Problem to work on:
Two lines below mark the span: the one containing "blue ellipse: (345, 177) -> (475, 249), moved" and the one containing "cyan semicircle: (62, 49) -> (85, 60), moved". Set down both, plus every line between, exactly as they stand, and nothing else.

Coordinate change listings:
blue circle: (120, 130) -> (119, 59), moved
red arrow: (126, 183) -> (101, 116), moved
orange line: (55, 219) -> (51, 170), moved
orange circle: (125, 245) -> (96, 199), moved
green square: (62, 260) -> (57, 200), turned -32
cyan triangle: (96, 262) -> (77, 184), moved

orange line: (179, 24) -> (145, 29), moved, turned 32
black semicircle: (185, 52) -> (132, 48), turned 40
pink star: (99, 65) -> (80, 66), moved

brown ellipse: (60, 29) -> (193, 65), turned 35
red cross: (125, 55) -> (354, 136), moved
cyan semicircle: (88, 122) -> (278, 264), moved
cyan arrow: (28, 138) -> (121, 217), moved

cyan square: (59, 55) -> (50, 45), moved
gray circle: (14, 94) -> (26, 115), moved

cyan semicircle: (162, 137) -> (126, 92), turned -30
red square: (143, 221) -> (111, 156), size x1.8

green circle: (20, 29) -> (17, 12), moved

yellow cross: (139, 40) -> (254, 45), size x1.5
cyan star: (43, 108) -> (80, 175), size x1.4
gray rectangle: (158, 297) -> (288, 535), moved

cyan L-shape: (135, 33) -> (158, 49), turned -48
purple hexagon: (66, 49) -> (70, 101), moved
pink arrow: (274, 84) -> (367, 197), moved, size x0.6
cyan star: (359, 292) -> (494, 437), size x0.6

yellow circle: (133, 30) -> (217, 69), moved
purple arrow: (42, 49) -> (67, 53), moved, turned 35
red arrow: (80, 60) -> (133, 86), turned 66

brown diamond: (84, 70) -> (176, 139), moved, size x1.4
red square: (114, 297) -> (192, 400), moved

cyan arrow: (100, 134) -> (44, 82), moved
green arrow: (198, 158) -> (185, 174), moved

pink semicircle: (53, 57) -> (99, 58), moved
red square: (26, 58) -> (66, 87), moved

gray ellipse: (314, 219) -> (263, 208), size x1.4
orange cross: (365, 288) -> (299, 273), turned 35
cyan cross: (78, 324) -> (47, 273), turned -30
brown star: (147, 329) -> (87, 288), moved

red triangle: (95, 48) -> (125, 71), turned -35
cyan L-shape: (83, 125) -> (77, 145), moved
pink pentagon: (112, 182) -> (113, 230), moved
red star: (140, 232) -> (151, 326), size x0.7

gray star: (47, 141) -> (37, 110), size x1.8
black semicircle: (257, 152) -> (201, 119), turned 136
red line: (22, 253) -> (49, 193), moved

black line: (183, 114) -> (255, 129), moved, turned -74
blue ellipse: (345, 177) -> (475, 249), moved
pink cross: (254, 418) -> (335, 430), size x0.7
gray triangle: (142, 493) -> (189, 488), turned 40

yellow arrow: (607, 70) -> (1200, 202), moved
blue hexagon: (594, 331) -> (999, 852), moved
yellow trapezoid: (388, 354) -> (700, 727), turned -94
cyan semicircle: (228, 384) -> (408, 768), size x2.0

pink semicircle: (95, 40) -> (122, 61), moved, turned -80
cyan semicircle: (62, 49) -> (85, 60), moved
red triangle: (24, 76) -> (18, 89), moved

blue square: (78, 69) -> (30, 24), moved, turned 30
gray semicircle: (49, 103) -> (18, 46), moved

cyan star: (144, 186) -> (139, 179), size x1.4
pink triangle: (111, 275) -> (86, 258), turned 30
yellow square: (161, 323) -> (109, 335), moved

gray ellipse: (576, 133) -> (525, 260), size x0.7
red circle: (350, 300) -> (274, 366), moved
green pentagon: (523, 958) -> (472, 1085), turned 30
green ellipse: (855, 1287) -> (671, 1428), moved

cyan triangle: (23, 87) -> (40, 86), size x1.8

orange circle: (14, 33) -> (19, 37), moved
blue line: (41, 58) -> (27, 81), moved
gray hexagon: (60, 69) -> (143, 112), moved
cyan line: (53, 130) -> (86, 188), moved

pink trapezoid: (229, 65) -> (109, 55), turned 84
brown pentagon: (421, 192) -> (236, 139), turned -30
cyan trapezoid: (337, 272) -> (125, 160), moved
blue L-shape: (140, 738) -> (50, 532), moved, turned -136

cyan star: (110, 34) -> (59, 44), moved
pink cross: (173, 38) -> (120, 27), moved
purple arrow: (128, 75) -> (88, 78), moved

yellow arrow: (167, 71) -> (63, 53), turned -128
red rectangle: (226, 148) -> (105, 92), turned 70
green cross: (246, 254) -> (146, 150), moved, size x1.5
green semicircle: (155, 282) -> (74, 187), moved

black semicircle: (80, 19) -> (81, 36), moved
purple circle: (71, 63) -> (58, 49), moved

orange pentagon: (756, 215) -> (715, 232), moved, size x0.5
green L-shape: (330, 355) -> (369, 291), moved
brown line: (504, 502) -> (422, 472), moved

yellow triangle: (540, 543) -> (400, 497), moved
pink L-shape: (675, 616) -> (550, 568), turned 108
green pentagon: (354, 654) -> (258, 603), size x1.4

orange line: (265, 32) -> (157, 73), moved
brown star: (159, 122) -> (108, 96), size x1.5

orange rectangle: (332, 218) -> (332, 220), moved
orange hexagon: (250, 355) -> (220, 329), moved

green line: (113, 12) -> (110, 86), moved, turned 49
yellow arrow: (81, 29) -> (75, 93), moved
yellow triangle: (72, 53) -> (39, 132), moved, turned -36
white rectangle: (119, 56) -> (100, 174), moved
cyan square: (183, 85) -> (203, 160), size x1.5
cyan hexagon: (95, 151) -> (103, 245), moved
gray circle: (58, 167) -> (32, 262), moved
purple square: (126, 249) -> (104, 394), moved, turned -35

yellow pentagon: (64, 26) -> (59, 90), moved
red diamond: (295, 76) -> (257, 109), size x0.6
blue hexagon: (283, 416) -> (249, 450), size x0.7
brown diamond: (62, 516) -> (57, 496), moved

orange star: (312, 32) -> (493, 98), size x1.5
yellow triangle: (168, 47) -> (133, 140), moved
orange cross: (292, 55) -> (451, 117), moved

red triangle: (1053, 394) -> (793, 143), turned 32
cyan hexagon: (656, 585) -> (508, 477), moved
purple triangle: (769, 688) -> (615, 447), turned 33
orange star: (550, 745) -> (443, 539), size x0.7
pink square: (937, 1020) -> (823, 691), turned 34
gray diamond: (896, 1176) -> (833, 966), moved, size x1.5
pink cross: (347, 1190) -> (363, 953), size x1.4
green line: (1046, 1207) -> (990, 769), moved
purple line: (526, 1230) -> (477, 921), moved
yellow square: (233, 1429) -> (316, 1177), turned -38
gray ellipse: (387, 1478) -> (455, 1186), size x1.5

Solved exercise:
blue ellipse: (345, 177) -> (475, 249), moved
pink cross: (254, 418) -> (335, 430), size x0.7
gray triangle: (142, 493) -> (189, 488), turned 40

yellow arrow: (607, 70) -> (1200, 202), moved
blue hexagon: (594, 331) -> (999, 852), moved
yellow trapezoid: (388, 354) -> (700, 727), turned -94
cyan semicircle: (228, 384) -> (408, 768), size x2.0

pink semicircle: (95, 40) -> (122, 61), moved, turned -80
cyan semicircle: (62, 49) -> (85, 60), moved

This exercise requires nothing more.